Top of AVAILABLE DATA

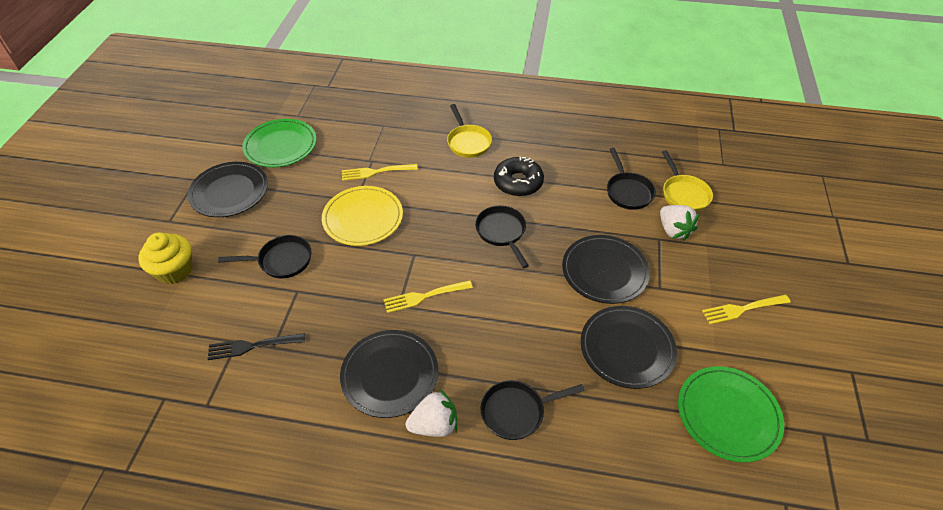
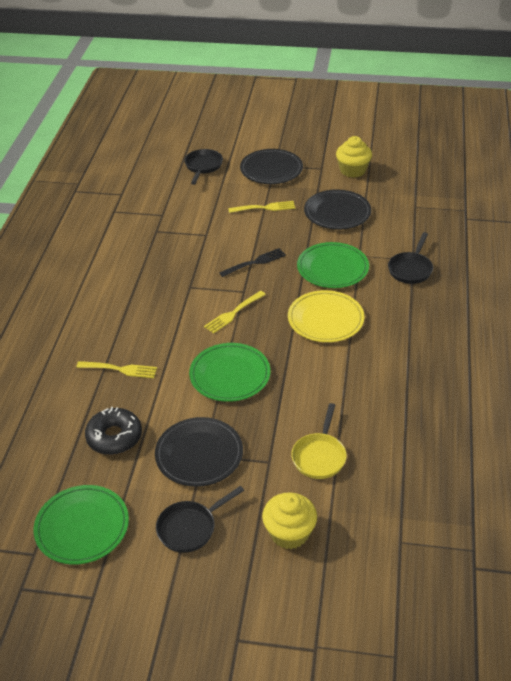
black pan: 4 -> 3
black plate: 4 -> 3
green plate: 2 -> 3
white strawberry: 2 -> 0
yellow cupcake: 1 -> 2
yellow pan: 2 -> 1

Bottom of AVAILABLE DATA

▸ REQUIREMENT
Restate exactly, and only, the line containing "white strawberry: 2 -> 0" together with all lines after it to the end of the material.

▸ EXERCISE OUTPUT
white strawberry: 2 -> 0
yellow cupcake: 1 -> 2
yellow pan: 2 -> 1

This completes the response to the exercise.